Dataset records
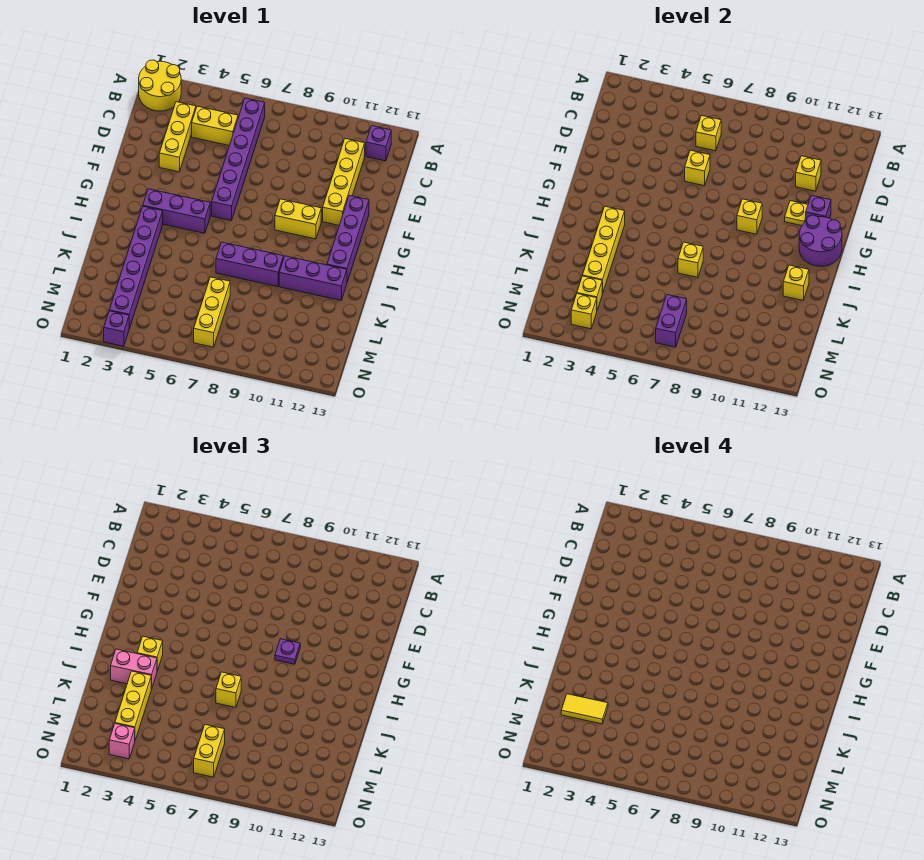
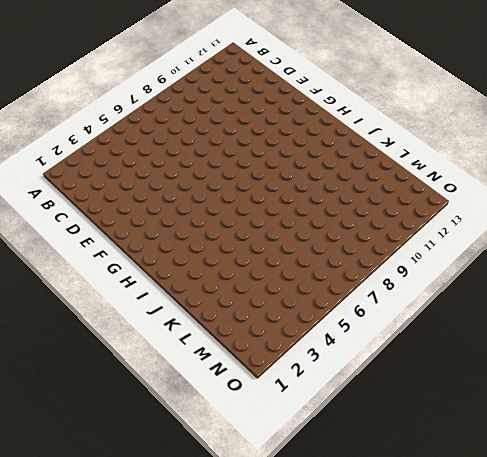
none -> yellow round brick A1:B2 level 1
none -> purple brick B6:G6 level 1
none -> purple brick B12 level 1
none -> yellow brick C3:E3 level 1

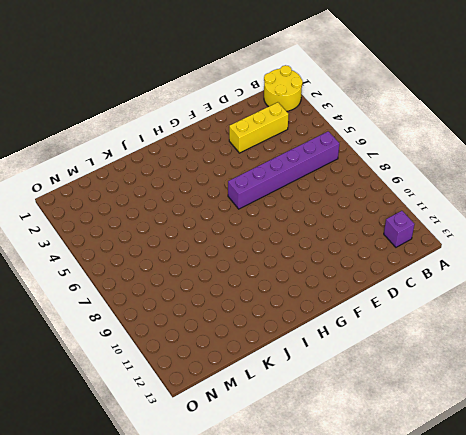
none -> yellow brick C4:C5 level 1
none -> yellow brick C11:F11 level 1
none -> purple brick F12:I12 level 1
none -> yellow brick G9:G10 level 1

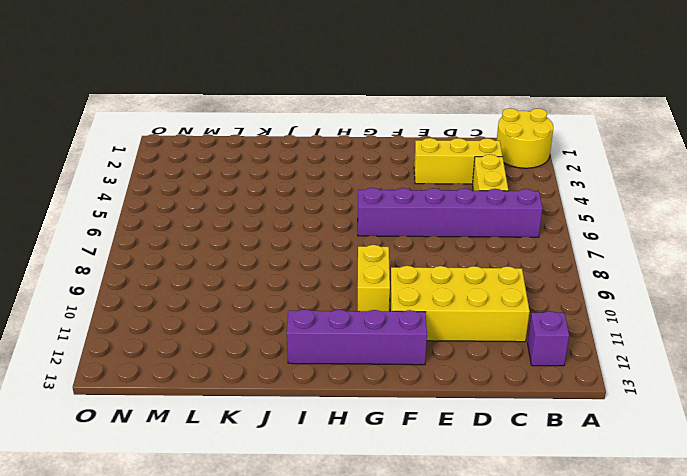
yellow brick C10:F11 level 1 -> yellow brick C11:F11 level 1
none -> purple brick H3:H5 level 1
none -> purple brick I3:N3 level 1
none -> purple brick J7:J9 level 1
none -> purple brick J10:J12 level 1

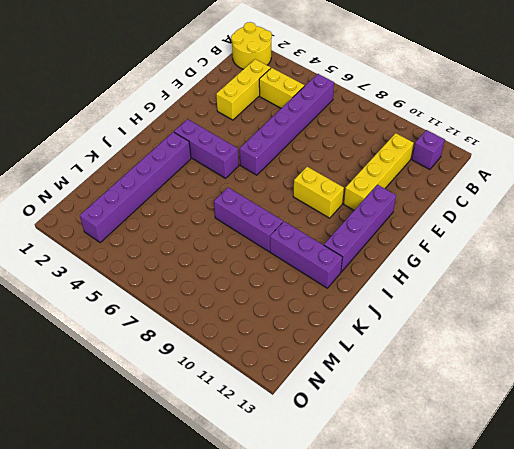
none -> yellow brick L7:N7 level 1
none -> purple brick O3 level 1
none -> yellow brick C6 level 2
none -> yellow brick D11 level 2

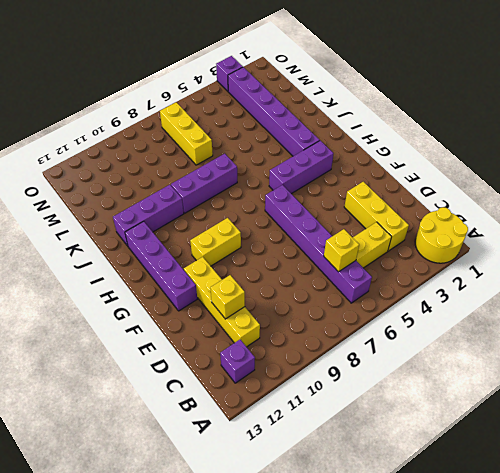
none -> yellow brick E6 level 2
none -> yellow plate F11 level 2
none -> purple brick F12 level 2
none -> yellow brick G9 level 2

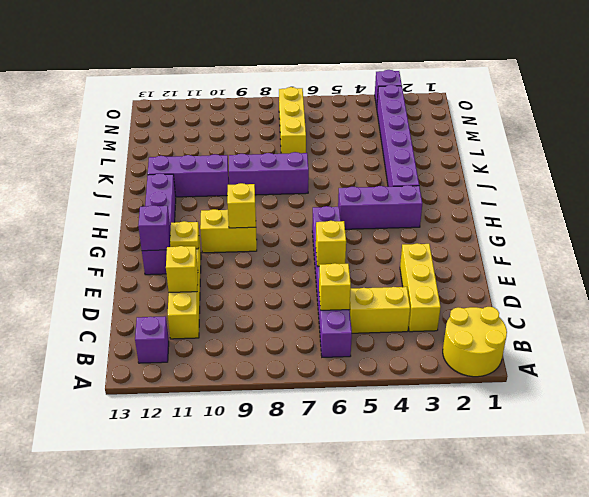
none -> purple round brick G12:H13 level 2
none -> yellow brick I3:L3 level 2
none -> yellow brick J7 level 2
none -> yellow brick J12 level 2

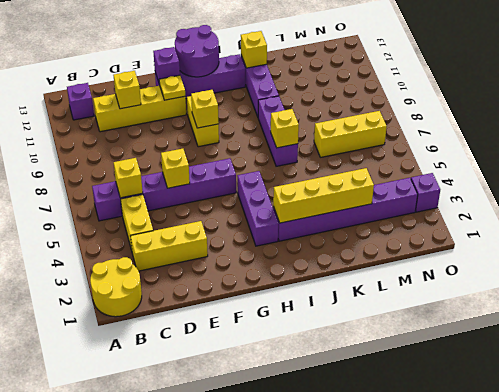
none -> yellow brick M3 level 2
none -> purple brick M7:N7 level 2
none -> yellow brick N3 level 2
none -> purple plate G9 level 3

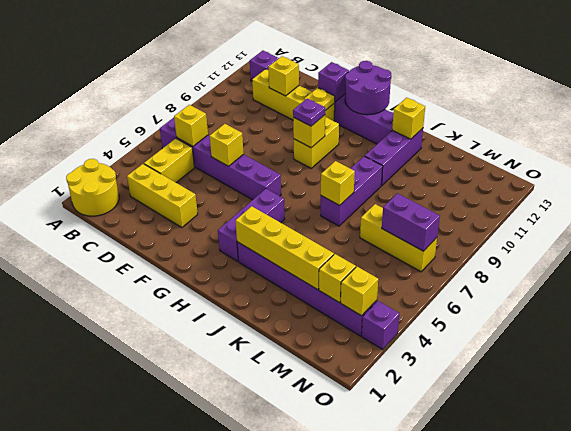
none -> yellow brick I3 level 3
none -> pink brick J2:J3 level 3
none -> yellow brick J7 level 3
none -> yellow brick K3:M3 level 3

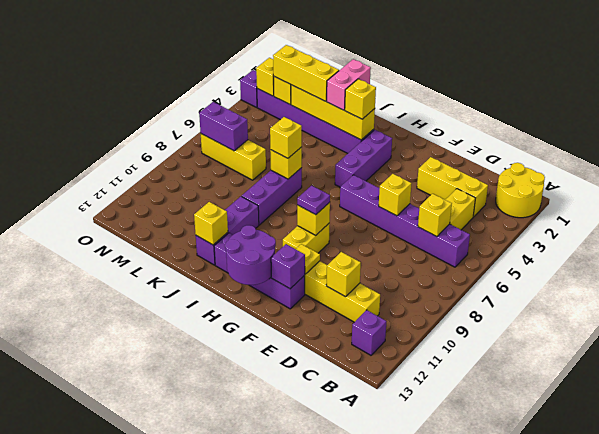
none -> yellow brick M7:N7 level 3
none -> pink brick N3 level 3
none -> yellow tile L2:L3 level 4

_What you are asked to do_. Leave the pictures out, then output exactly the lines from the "none -> purple brick I3:N3 level 1" line through the end of the records above, and no others.

_Result of this task_.
none -> purple brick I3:N3 level 1
none -> purple brick J7:J9 level 1
none -> purple brick J10:J12 level 1

none -> yellow brick L7:N7 level 1
none -> purple brick O3 level 1
none -> yellow brick C6 level 2
none -> yellow brick D11 level 2

none -> yellow brick E6 level 2
none -> yellow plate F11 level 2
none -> purple brick F12 level 2
none -> yellow brick G9 level 2

none -> purple round brick G12:H13 level 2
none -> yellow brick I3:L3 level 2
none -> yellow brick J7 level 2
none -> yellow brick J12 level 2

none -> yellow brick M3 level 2
none -> purple brick M7:N7 level 2
none -> yellow brick N3 level 2
none -> purple plate G9 level 3

none -> yellow brick I3 level 3
none -> pink brick J2:J3 level 3
none -> yellow brick J7 level 3
none -> yellow brick K3:M3 level 3

none -> yellow brick M7:N7 level 3
none -> pink brick N3 level 3
none -> yellow tile L2:L3 level 4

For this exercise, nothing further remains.